*** Supplied records ***

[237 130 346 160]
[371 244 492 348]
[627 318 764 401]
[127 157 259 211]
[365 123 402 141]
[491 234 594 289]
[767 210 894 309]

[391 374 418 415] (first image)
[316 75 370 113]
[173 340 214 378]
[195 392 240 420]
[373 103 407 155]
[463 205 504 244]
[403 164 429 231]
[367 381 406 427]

***
*** Supplied records ***

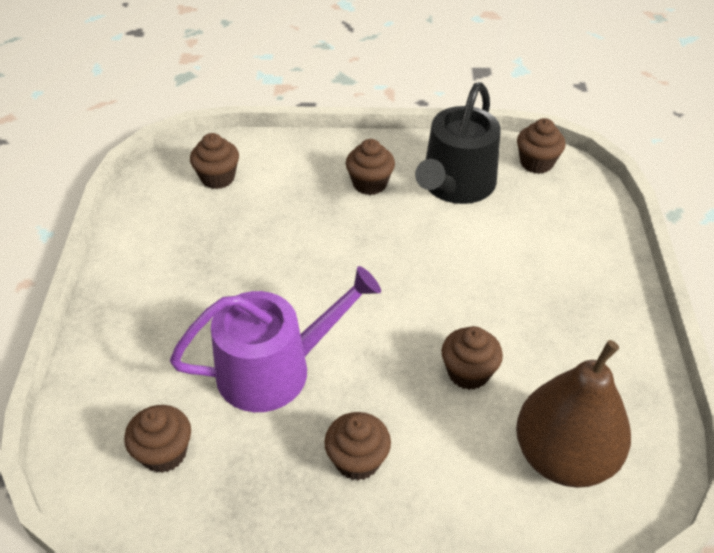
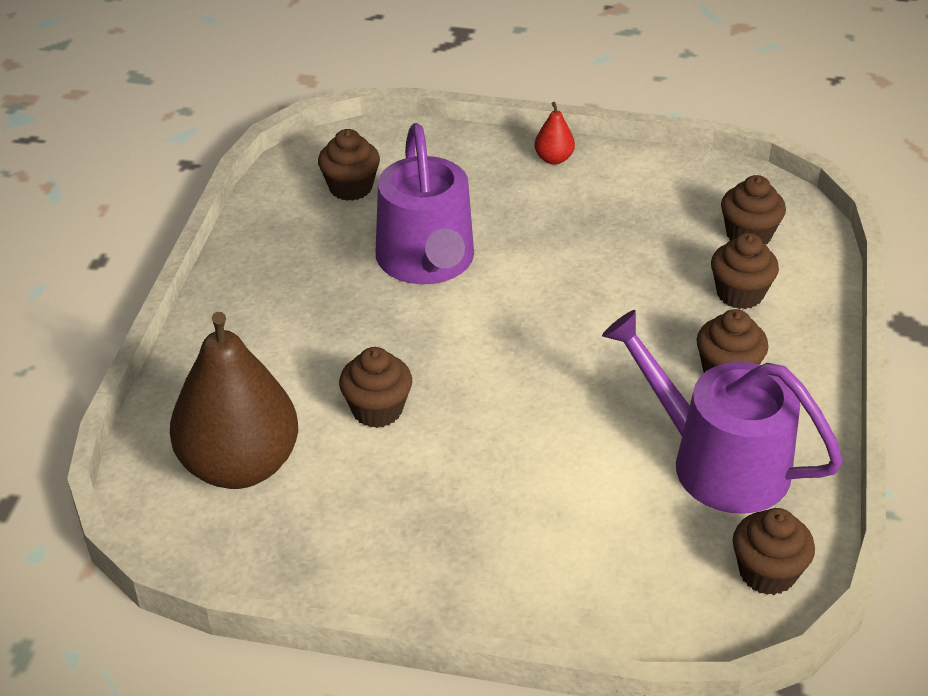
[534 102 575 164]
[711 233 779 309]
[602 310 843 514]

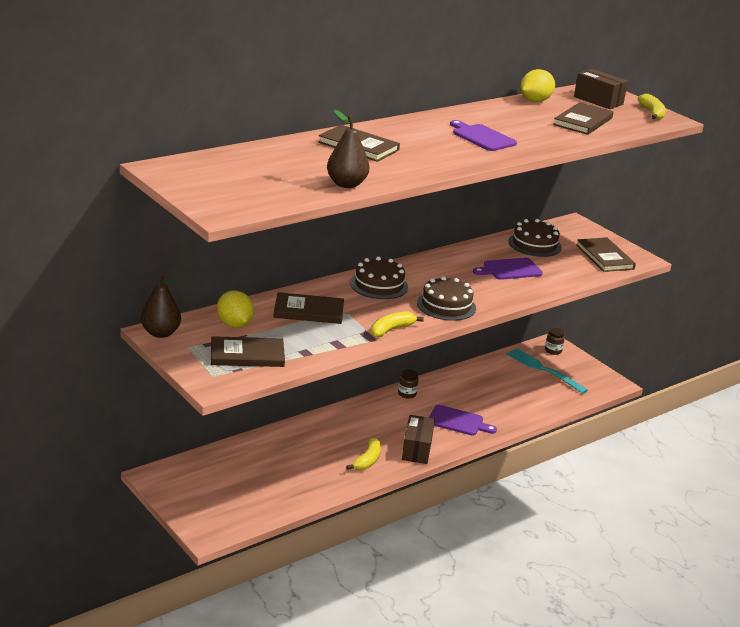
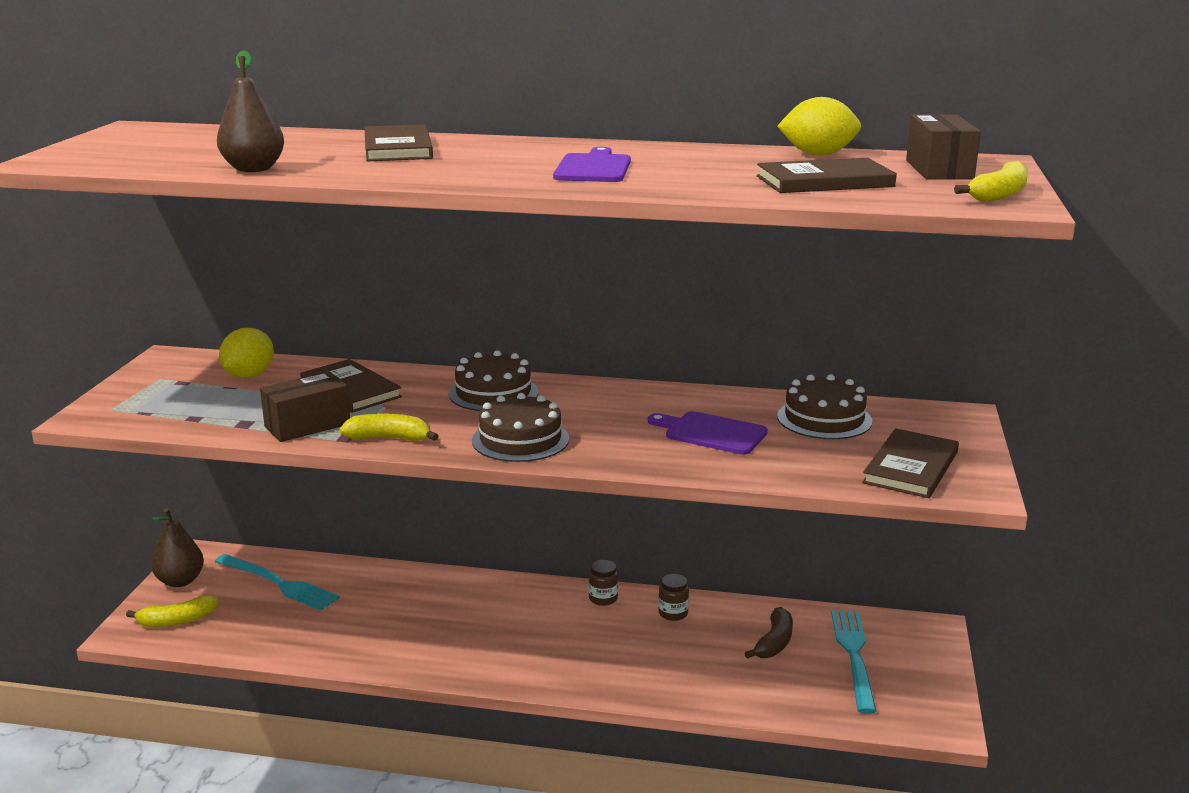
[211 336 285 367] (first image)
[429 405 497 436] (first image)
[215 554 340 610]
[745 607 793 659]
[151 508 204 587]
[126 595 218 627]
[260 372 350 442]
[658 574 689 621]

***

▶ About this task: From the listing above, return the lines starting at the one with "[237 130 346 160]" and ending at the one with "[491 234 594 289]", both kept, exactly as they appear and nothing more.

▶ Problem solution:
[237 130 346 160]
[371 244 492 348]
[627 318 764 401]
[127 157 259 211]
[365 123 402 141]
[491 234 594 289]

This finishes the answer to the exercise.